:: TASK BRIEF ::
The lines below that include the word "none" are to be reported.

:: DATA EXTRACTS ::
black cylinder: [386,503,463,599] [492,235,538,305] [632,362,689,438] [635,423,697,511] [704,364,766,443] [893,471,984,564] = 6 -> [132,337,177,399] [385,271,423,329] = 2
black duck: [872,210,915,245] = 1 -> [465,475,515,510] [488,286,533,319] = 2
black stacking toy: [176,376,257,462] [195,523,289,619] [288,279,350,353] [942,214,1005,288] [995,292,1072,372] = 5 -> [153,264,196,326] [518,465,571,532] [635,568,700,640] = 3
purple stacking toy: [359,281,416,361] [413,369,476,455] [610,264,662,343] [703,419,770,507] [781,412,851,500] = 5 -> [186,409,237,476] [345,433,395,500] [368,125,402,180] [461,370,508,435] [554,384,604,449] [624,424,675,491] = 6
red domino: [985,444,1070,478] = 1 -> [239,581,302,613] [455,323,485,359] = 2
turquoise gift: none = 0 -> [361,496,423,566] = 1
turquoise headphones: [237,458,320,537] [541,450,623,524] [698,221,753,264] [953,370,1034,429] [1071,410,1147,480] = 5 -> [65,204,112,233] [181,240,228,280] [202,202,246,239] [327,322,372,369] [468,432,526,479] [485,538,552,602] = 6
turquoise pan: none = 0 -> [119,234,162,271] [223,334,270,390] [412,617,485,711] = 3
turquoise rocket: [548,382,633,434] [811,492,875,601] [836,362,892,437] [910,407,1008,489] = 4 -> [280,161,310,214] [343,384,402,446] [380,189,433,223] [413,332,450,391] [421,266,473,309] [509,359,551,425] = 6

---

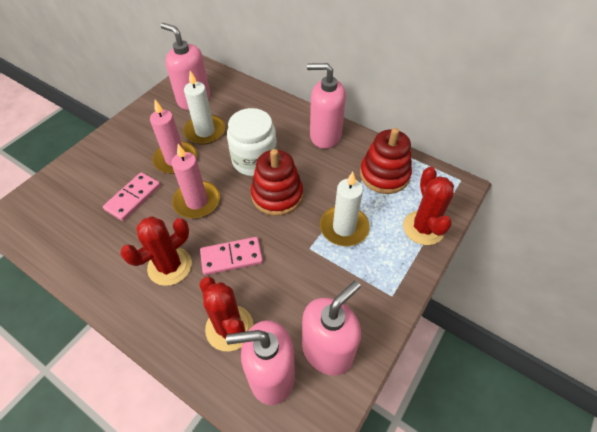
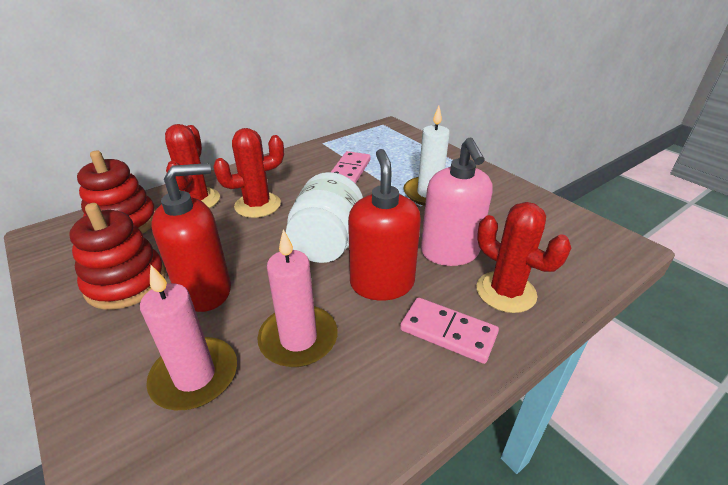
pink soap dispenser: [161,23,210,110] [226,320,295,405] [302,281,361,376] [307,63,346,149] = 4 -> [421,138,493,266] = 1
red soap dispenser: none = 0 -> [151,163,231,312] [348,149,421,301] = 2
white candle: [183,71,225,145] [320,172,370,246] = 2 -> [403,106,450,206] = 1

:: REPLY ::
turquoise gift: none = 0 -> [361,496,423,566] = 1
turquoise pan: none = 0 -> [119,234,162,271] [223,334,270,390] [412,617,485,711] = 3
red soap dispenser: none = 0 -> [151,163,231,312] [348,149,421,301] = 2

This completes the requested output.